#### EXERCISE AIM:
Word for word, print out all of the data, omitting every image.

#### RECORDED INFORMATION:
########################################

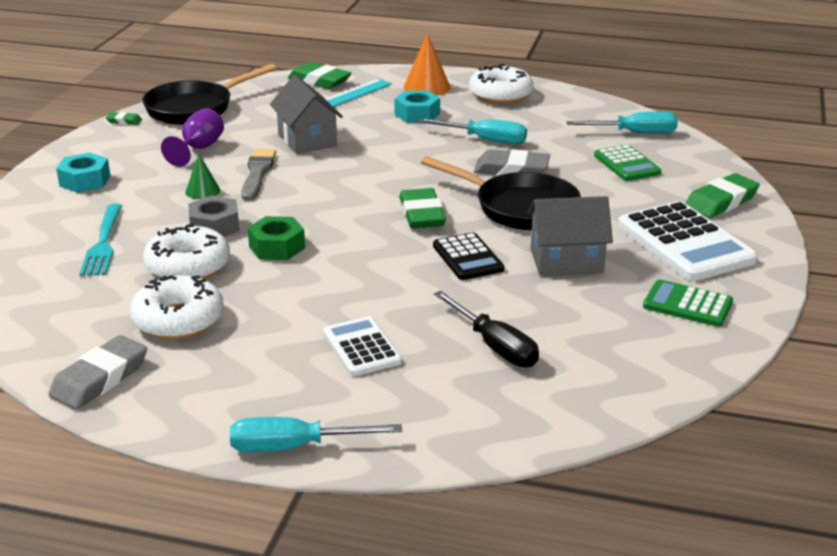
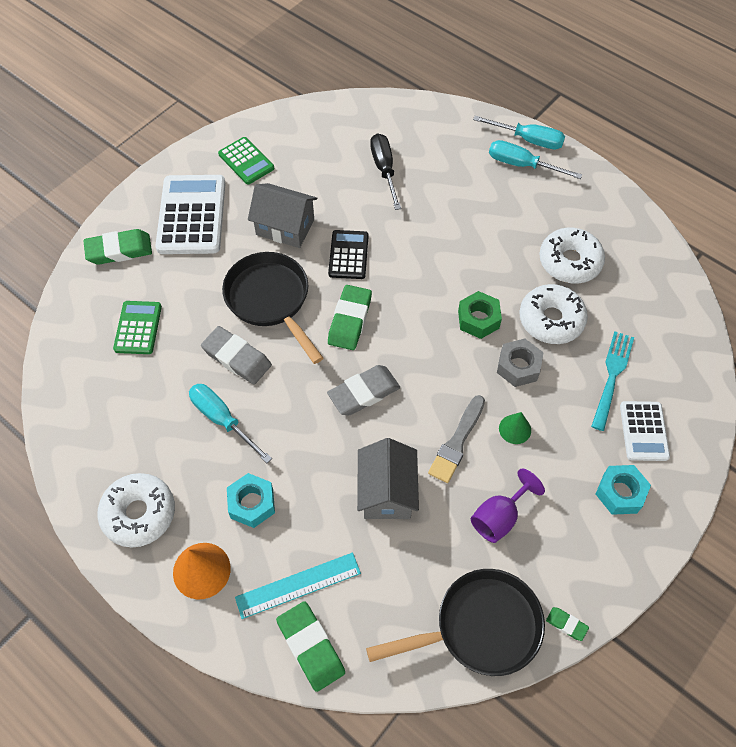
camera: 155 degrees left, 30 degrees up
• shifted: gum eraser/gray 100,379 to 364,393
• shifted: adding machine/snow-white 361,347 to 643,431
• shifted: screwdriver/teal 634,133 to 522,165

########################################

#### RESPONSE TO THE TASK:
camera: 155 degrees left, 30 degrees up
• shifted: gum eraser/gray 100,379 to 364,393
• shifted: adding machine/snow-white 361,347 to 643,431
• shifted: screwdriver/teal 634,133 to 522,165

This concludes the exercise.